Given data section start

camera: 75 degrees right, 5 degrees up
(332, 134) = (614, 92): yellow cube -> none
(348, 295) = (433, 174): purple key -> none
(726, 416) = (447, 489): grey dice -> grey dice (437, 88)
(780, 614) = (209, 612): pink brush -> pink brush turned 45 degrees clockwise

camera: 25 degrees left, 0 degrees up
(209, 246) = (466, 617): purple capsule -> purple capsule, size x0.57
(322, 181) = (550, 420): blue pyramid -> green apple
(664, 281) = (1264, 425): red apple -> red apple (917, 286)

Given data section end
Given data section start

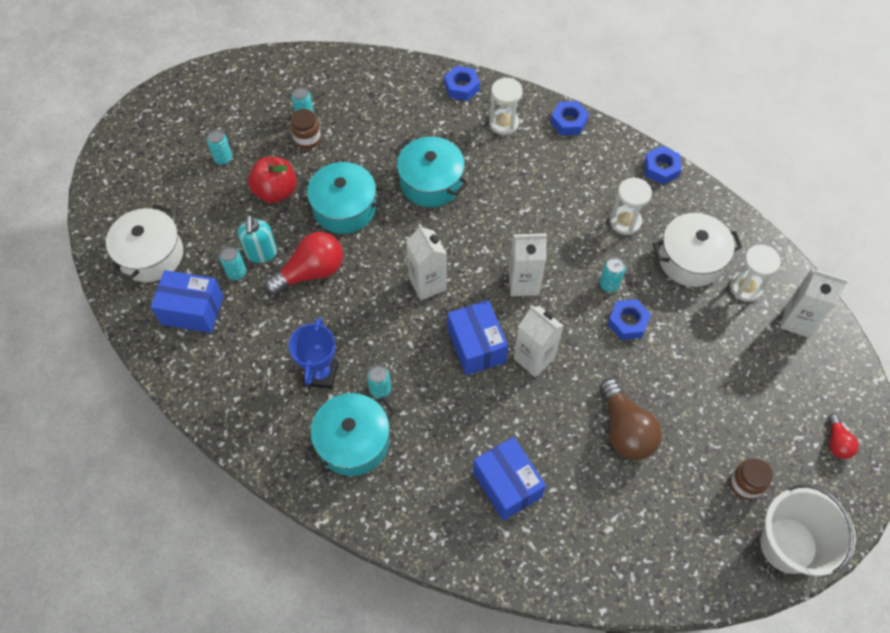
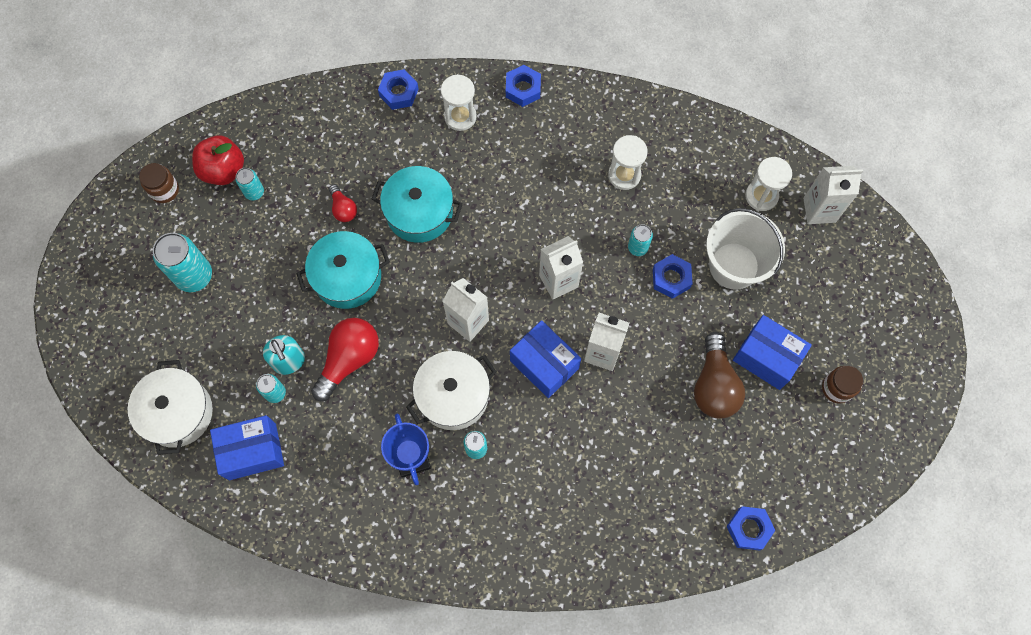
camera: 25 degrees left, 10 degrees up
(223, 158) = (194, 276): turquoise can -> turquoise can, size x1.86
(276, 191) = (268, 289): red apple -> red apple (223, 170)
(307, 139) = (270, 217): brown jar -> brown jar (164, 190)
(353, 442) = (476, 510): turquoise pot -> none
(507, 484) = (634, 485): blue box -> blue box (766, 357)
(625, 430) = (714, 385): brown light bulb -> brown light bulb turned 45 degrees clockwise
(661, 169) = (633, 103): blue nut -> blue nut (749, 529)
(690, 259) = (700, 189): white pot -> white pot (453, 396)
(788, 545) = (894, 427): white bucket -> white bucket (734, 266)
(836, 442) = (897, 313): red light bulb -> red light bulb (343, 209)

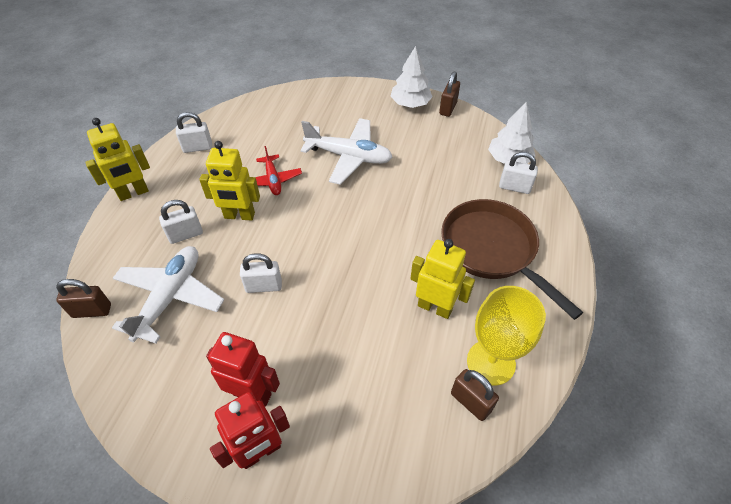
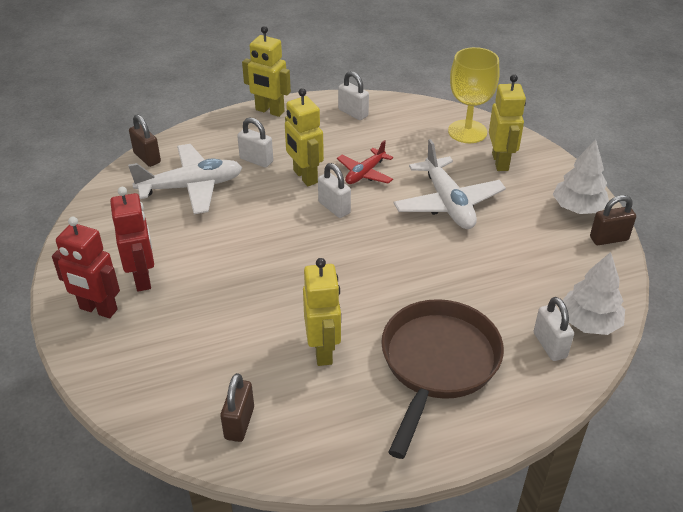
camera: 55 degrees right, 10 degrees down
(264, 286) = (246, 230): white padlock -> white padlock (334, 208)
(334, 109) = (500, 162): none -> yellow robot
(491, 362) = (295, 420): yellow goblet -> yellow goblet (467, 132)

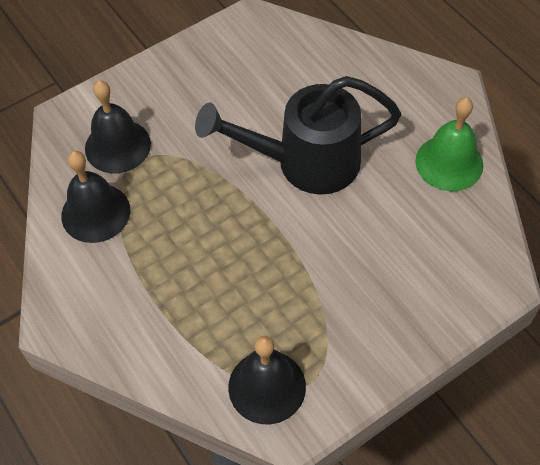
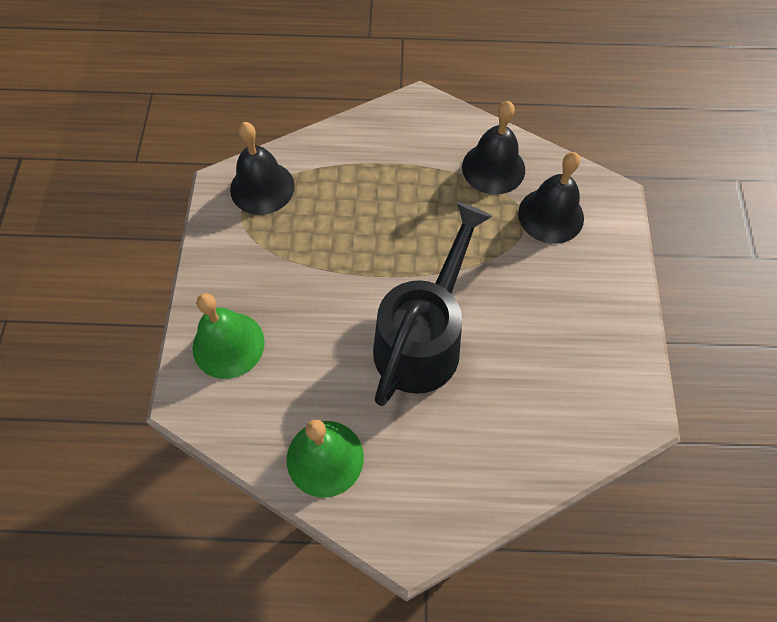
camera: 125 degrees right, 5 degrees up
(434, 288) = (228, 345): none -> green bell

Given data section end
Given data section start

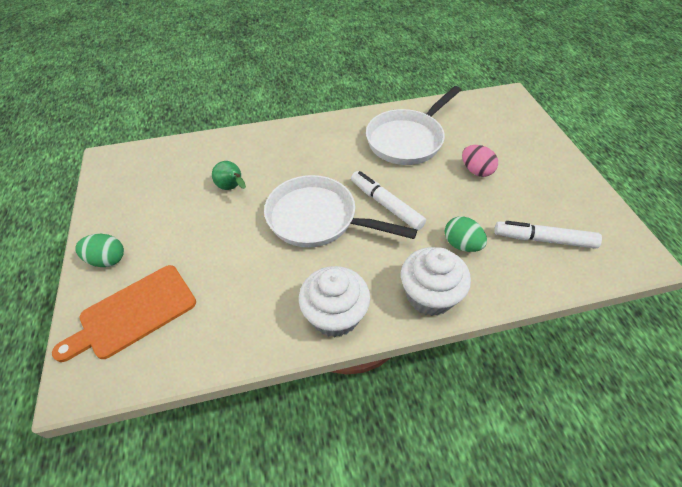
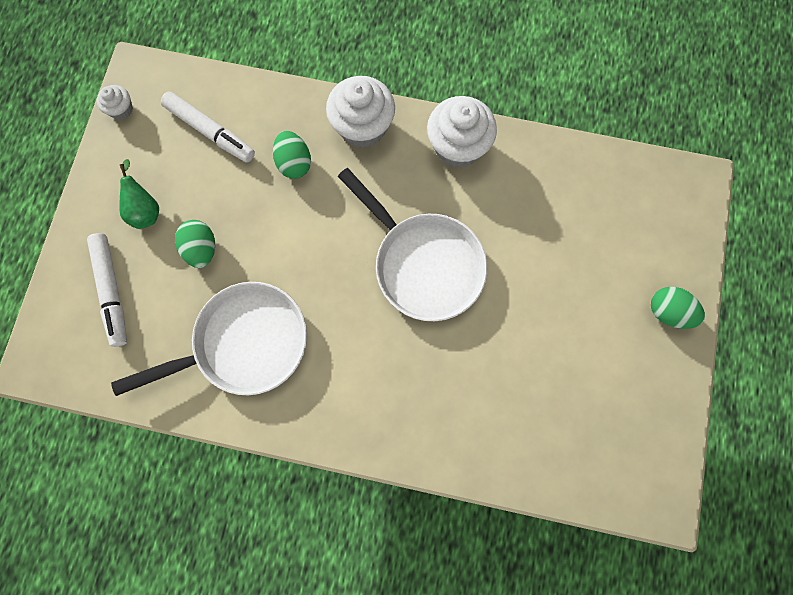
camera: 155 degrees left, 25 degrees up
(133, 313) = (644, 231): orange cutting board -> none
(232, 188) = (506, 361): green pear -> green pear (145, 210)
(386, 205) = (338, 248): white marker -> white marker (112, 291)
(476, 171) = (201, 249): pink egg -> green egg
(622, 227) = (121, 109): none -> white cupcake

Given data section end

▶ _Instructions for the task_: Copy word for word the span of the records above that begins at the line with "(690, 259) = (700, 189): white" and ends at the line with "(434, 288) = (228, 345): none -> green bell", including those two lines but not the pictures.

▶ _Answer to this task_:
(690, 259) = (700, 189): white pot -> white pot (453, 396)
(788, 545) = (894, 427): white bucket -> white bucket (734, 266)
(836, 442) = (897, 313): red light bulb -> red light bulb (343, 209)

camera: 55 degrees right, 10 degrees down
(264, 286) = (246, 230): white padlock -> white padlock (334, 208)
(334, 109) = (500, 162): none -> yellow robot
(491, 362) = (295, 420): yellow goblet -> yellow goblet (467, 132)

camera: 125 degrees right, 5 degrees up
(434, 288) = (228, 345): none -> green bell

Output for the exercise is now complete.